[Coordinate change listings]
______________________________

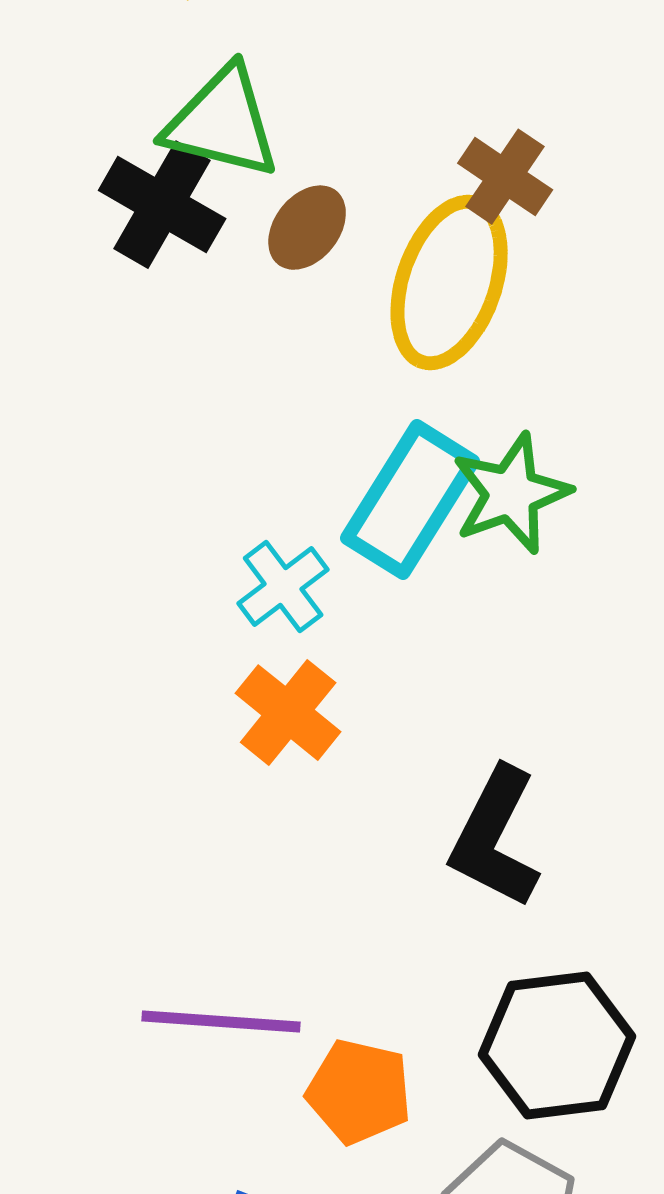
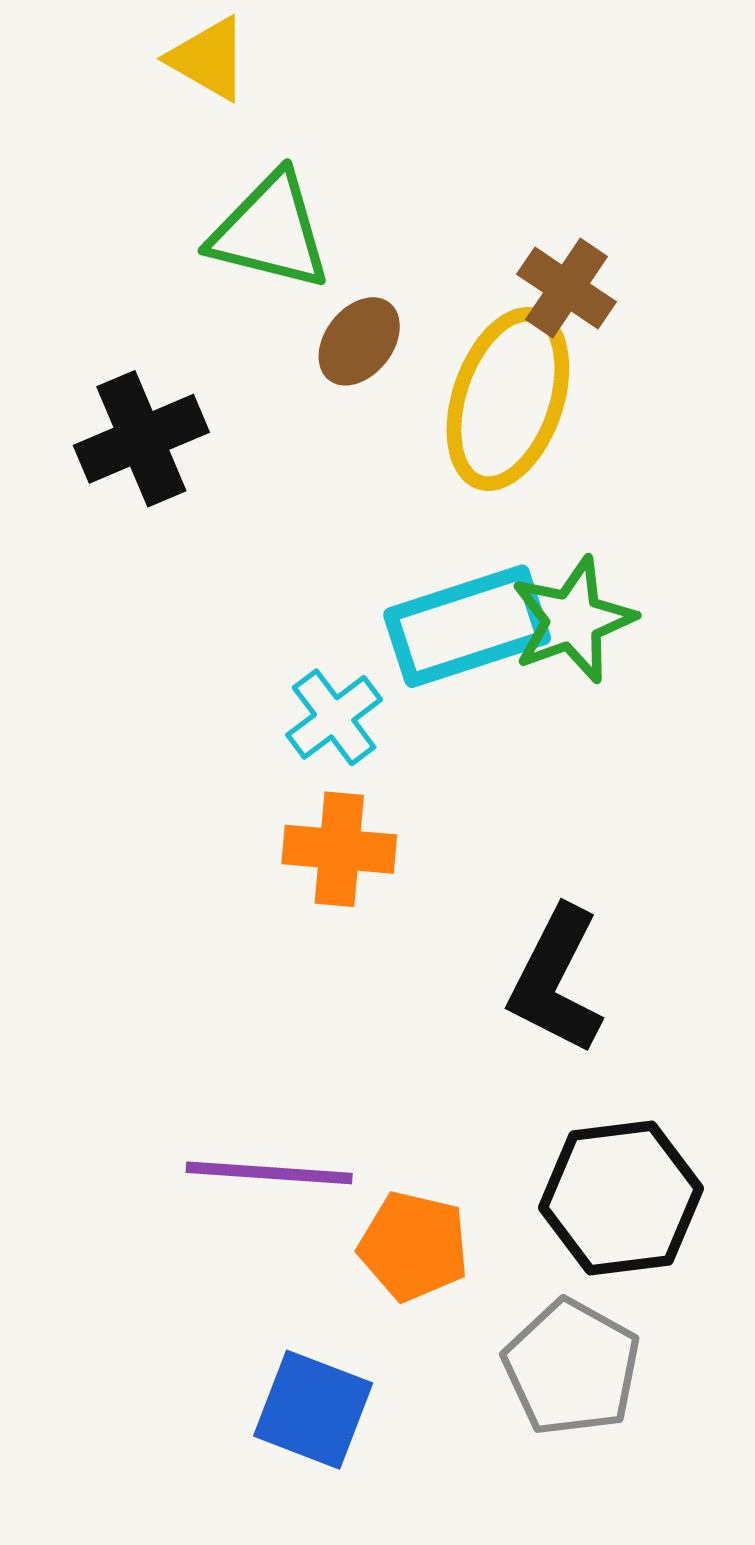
black cross: (162, 205) -> (141, 439), moved, turned 37
cyan rectangle: (410, 500) -> (467, 626), turned 40
orange cross: (288, 713) -> (339, 849), turned -34

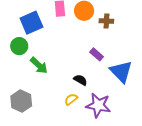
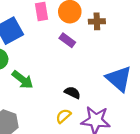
purple rectangle: (97, 54) -> (67, 40), moved

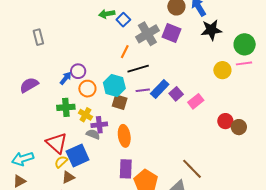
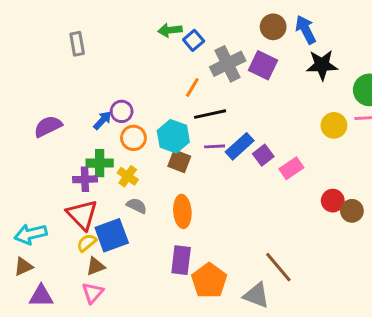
gray rectangle: (38, 37) -> (77, 44), moved
purple cross: (99, 125) -> (85, 179), moved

______________________________

◆ Problem statement:
Set down every entry word for word, but omit the pictures.

◆ Exercise solution:
black cross: (162, 205) -> (141, 439), moved, turned 37
cyan rectangle: (410, 500) -> (467, 626), turned 40
orange cross: (288, 713) -> (339, 849), turned -34

purple rectangle: (97, 54) -> (67, 40), moved

gray rectangle: (38, 37) -> (77, 44), moved
purple cross: (99, 125) -> (85, 179), moved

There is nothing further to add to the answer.